# [Task brief]
Write out exactly, with no other output, the lines below from the one that contains "Label: adipose tissue." through the end.

# [Records for the task]
============================================================
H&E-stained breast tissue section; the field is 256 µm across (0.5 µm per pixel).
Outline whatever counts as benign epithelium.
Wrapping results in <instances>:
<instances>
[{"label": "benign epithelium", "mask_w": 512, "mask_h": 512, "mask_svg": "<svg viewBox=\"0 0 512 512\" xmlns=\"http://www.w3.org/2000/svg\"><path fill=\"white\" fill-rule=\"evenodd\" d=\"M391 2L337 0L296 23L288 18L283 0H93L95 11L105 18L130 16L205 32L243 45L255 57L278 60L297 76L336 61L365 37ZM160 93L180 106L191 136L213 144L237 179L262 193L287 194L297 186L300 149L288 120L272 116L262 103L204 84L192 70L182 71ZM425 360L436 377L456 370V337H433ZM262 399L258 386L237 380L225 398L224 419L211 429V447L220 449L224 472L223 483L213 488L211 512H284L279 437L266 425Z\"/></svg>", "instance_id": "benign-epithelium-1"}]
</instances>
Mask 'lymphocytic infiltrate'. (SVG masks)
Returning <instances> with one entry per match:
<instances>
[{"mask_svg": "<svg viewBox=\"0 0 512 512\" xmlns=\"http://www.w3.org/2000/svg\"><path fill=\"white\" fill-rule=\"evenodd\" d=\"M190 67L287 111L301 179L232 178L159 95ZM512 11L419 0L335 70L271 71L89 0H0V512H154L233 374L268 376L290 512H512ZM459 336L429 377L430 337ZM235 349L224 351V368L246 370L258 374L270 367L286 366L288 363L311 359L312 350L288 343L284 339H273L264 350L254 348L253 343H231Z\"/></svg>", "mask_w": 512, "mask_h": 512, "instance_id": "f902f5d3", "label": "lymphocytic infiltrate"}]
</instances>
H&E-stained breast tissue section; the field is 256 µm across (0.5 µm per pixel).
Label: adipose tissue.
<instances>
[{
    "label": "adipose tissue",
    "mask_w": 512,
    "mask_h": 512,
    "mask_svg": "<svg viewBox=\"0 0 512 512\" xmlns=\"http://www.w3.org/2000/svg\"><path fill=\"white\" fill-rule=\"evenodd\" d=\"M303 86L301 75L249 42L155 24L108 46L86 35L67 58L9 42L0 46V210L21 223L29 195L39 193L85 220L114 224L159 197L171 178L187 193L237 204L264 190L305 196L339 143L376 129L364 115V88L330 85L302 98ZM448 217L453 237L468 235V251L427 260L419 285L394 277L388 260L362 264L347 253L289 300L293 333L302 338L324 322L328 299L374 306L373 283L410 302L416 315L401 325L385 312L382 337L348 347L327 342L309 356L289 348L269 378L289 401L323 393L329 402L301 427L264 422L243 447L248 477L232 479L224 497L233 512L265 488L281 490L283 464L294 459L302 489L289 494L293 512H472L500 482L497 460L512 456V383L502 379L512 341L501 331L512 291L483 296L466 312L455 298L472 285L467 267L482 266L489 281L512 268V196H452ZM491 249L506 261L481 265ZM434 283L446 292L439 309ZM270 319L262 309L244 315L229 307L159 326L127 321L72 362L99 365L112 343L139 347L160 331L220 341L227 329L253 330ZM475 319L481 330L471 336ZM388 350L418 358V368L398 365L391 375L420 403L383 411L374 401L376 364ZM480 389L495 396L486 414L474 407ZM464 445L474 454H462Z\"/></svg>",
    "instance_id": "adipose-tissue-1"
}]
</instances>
============================================================
# [Worked answer]
Label: adipose tissue.
<instances>
[{
    "label": "adipose tissue",
    "mask_w": 512,
    "mask_h": 512,
    "mask_svg": "<svg viewBox=\"0 0 512 512\" xmlns=\"http://www.w3.org/2000/svg\"><path fill=\"white\" fill-rule=\"evenodd\" d=\"M303 86L301 75L249 42L155 24L108 46L86 35L67 58L9 42L0 46V210L21 223L29 195L39 193L85 220L114 224L159 197L171 178L187 193L237 204L264 190L305 196L339 143L376 129L364 115V88L330 85L302 98ZM448 217L453 237L468 235V251L427 260L419 285L394 277L388 260L362 264L347 253L289 300L293 333L302 338L324 322L328 299L374 306L373 283L410 302L416 315L401 325L385 312L382 337L348 347L327 342L309 356L289 348L269 378L289 401L323 393L329 402L301 427L264 422L243 447L248 477L232 479L224 497L233 512L265 488L281 490L283 464L294 459L302 489L289 494L293 512H472L500 482L497 460L512 456V383L502 379L512 341L501 331L512 291L483 296L466 312L455 298L472 285L467 267L482 266L489 281L512 268V196H452ZM491 249L506 261L481 265ZM434 283L446 292L439 309ZM270 319L262 309L244 315L229 307L159 326L127 321L72 362L99 365L112 343L139 347L160 331L220 341L227 329L253 330ZM475 319L481 330L471 336ZM388 350L418 358V368L398 365L391 375L420 403L383 411L374 401L376 364ZM480 389L495 396L486 414L474 407ZM464 445L474 454H462Z\"/></svg>",
    "instance_id": "adipose-tissue-1"
}]
</instances>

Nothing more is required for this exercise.